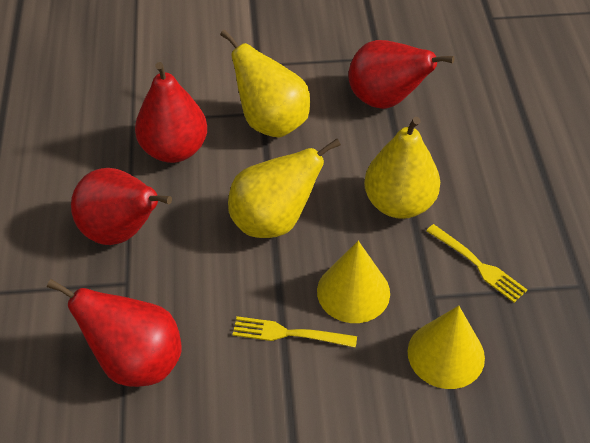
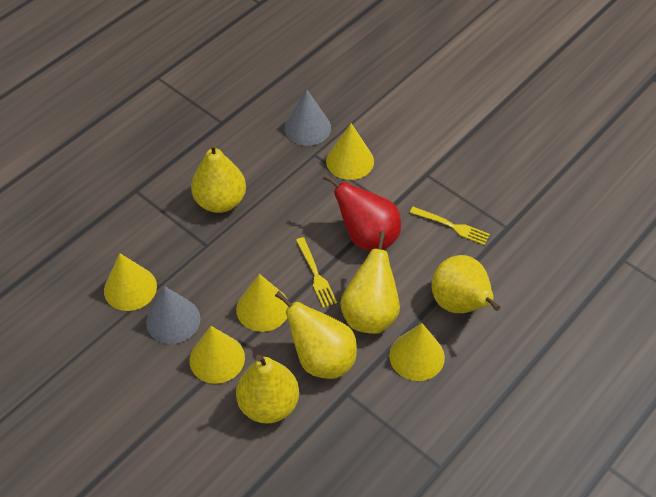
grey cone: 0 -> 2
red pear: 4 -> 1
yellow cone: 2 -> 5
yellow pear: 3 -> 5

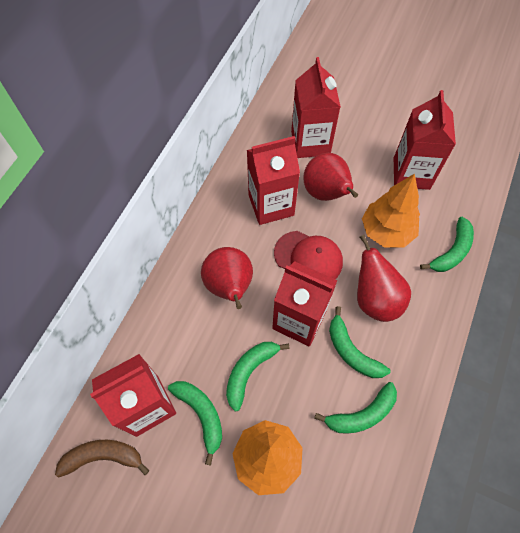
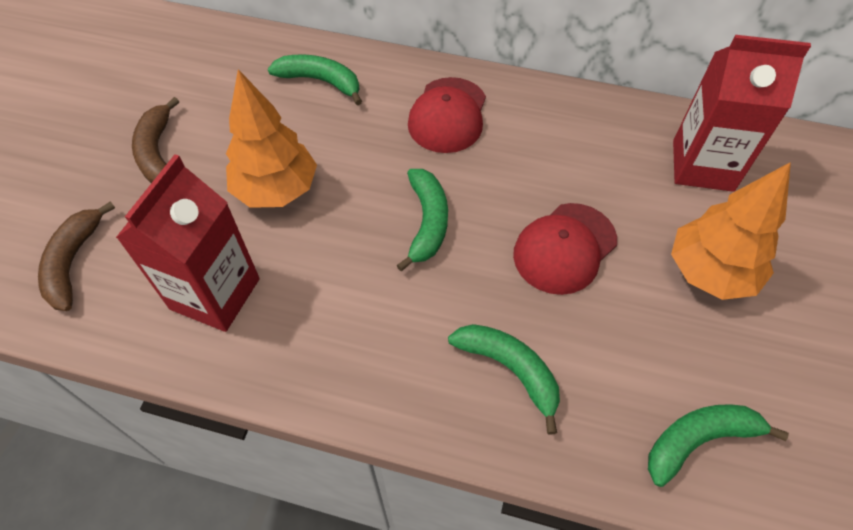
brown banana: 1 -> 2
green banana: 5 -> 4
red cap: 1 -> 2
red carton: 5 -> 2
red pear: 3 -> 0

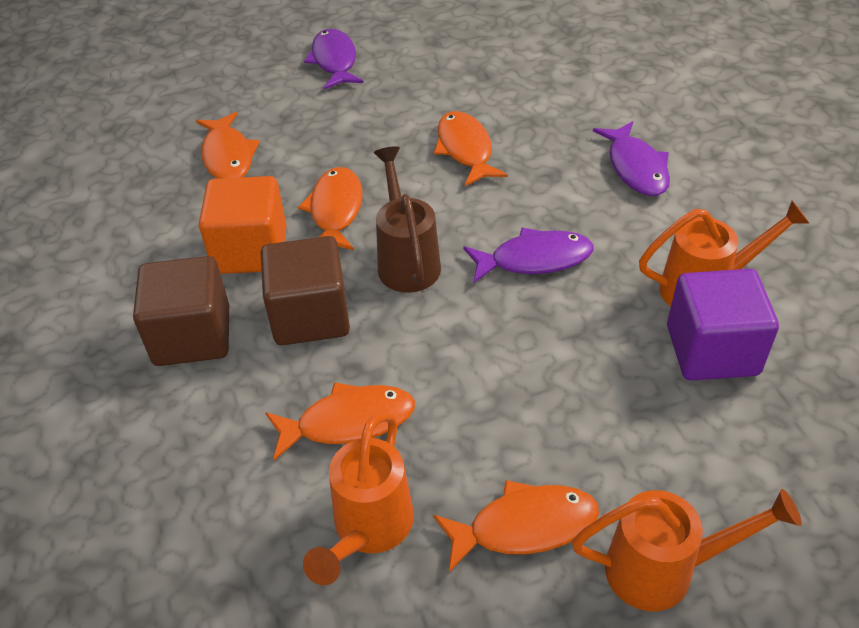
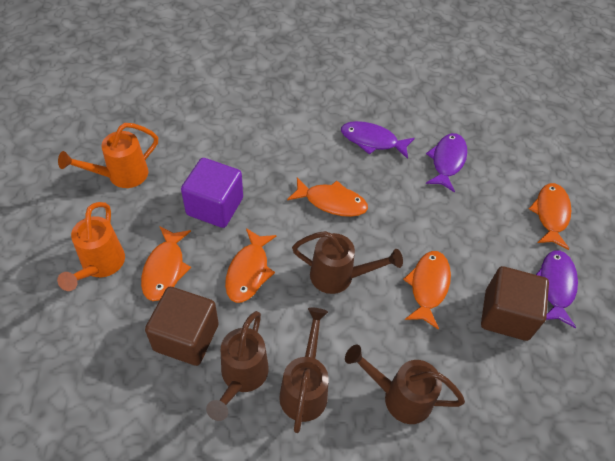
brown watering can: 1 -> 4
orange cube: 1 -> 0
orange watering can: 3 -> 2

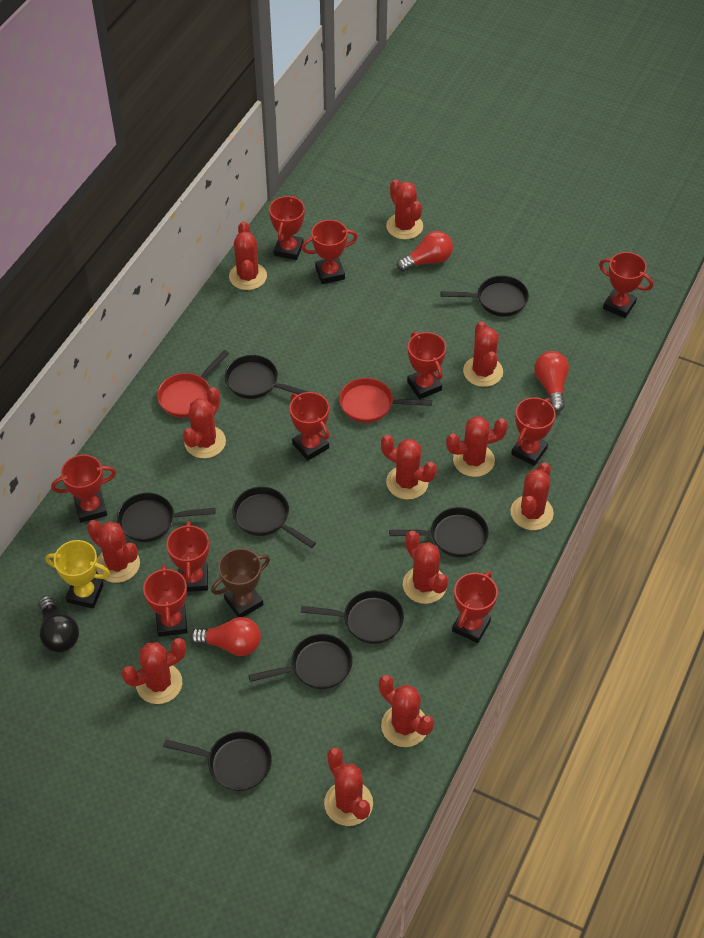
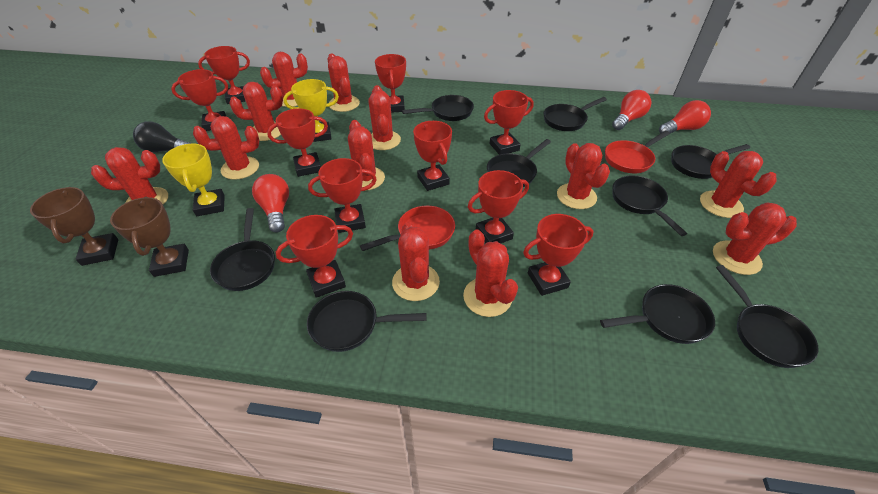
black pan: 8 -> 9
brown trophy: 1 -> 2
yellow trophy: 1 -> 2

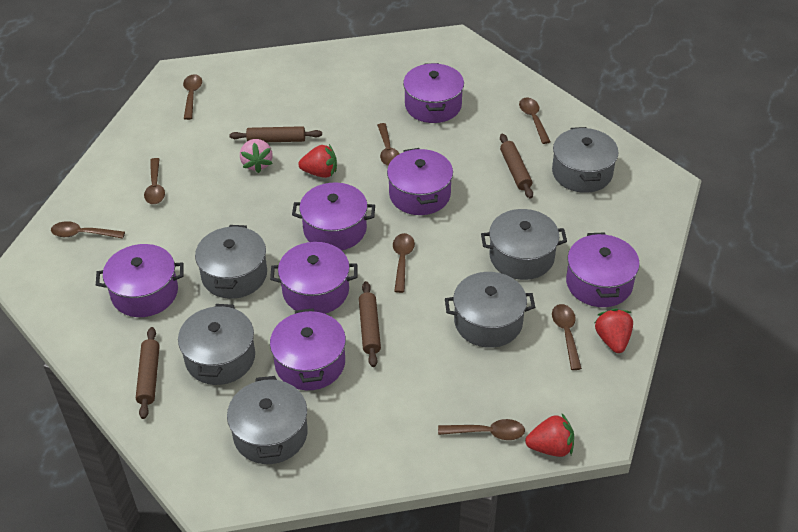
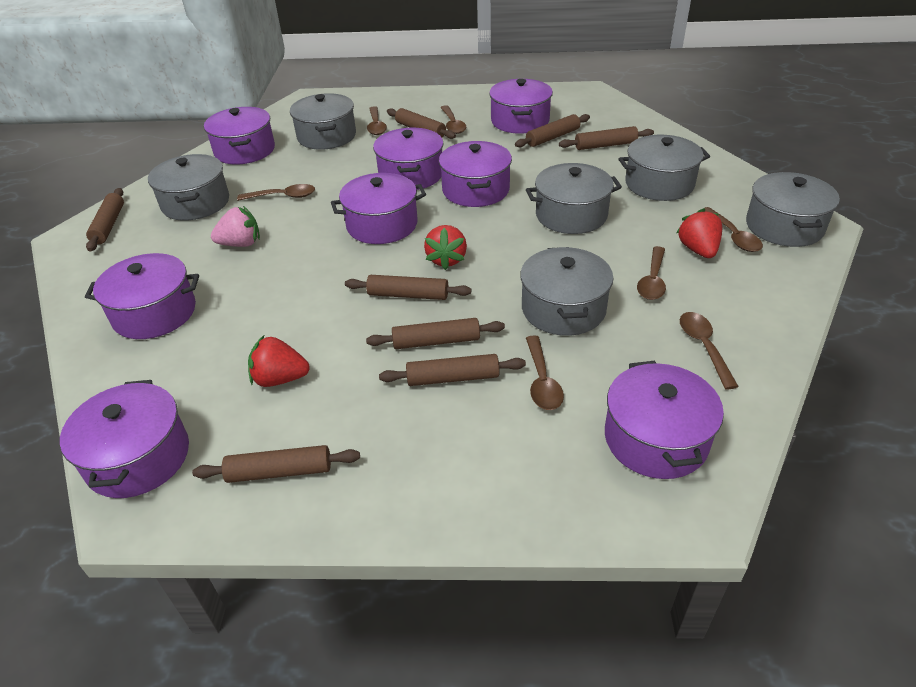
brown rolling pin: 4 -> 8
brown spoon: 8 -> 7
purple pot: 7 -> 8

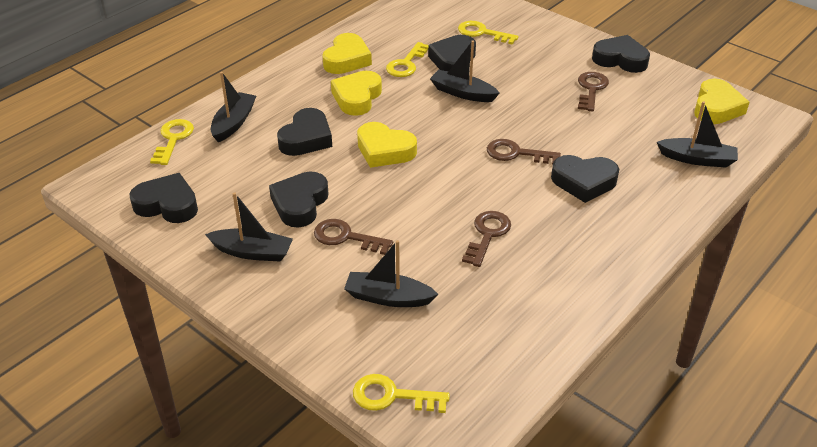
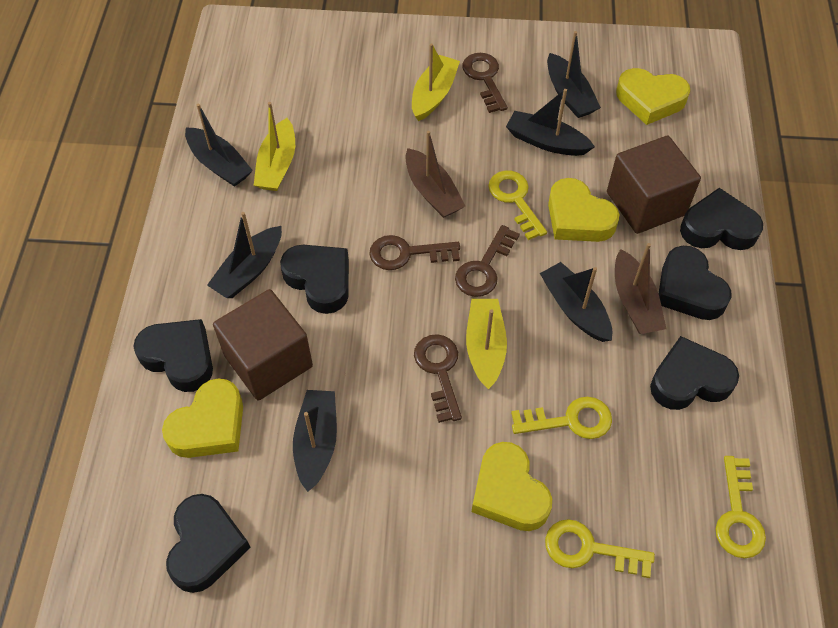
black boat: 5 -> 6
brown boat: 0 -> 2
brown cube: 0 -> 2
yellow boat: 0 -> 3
-------
__YOUR ASSIGNMENT__
All of the data must be set down exactly, with no pictures included.

__SOLUTION FOR THIS TASK__
grey cone: 0 -> 2
red pear: 4 -> 1
yellow cone: 2 -> 5
yellow pear: 3 -> 5

brown banana: 1 -> 2
green banana: 5 -> 4
red cap: 1 -> 2
red carton: 5 -> 2
red pear: 3 -> 0

brown watering can: 1 -> 4
orange cube: 1 -> 0
orange watering can: 3 -> 2

black pan: 8 -> 9
brown trophy: 1 -> 2
yellow trophy: 1 -> 2

brown rolling pin: 4 -> 8
brown spoon: 8 -> 7
purple pot: 7 -> 8

black boat: 5 -> 6
brown boat: 0 -> 2
brown cube: 0 -> 2
yellow boat: 0 -> 3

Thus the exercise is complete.